▶ **TASK DETAILS**: Please reproduce the entries below exactly, omitting any images they contain.

▶ **DATA**:
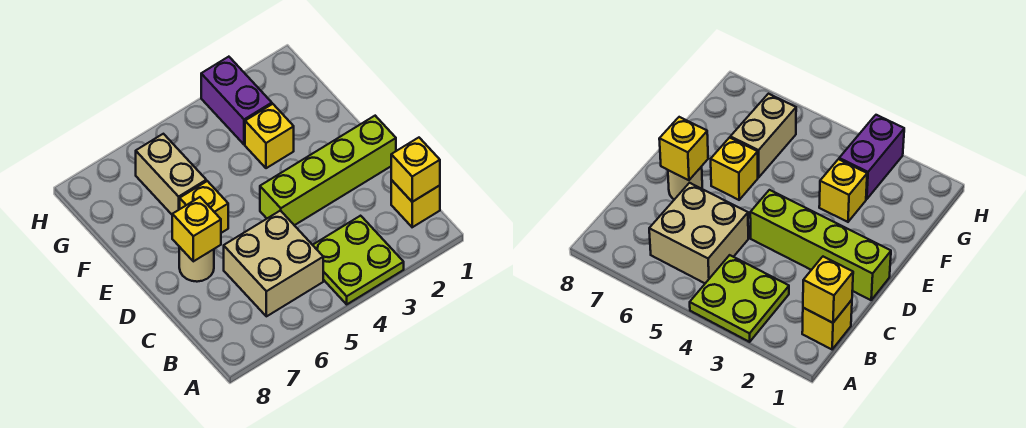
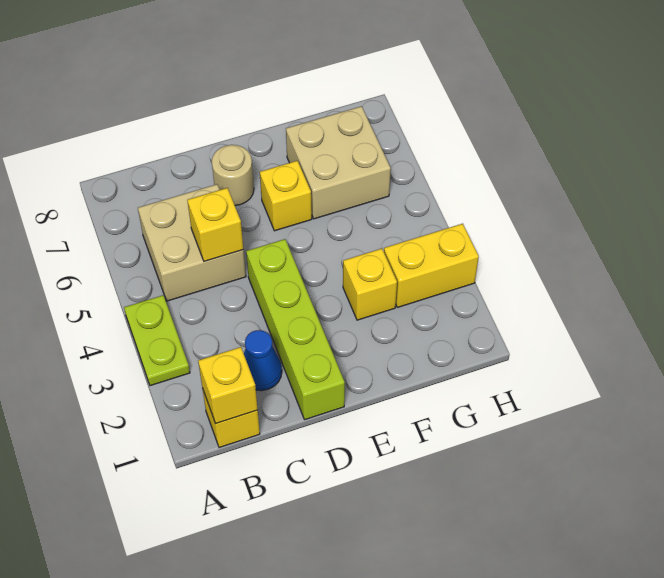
lime plate A3:B4 level 1 -> lime plate A3:A4 level 1
none -> blue cone C2 level 1
yellow brick D7 level 2 -> yellow brick C5 level 2
tan brick F6:G6 level 1 -> tan brick F6:G7 level 1
purple brick G3:H3 level 1 -> yellow brick G3:H3 level 1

▶ **REPLY TO THE EXERCISE**:
lime plate A3:B4 level 1 -> lime plate A3:A4 level 1
none -> blue cone C2 level 1
yellow brick D7 level 2 -> yellow brick C5 level 2
tan brick F6:G6 level 1 -> tan brick F6:G7 level 1
purple brick G3:H3 level 1 -> yellow brick G3:H3 level 1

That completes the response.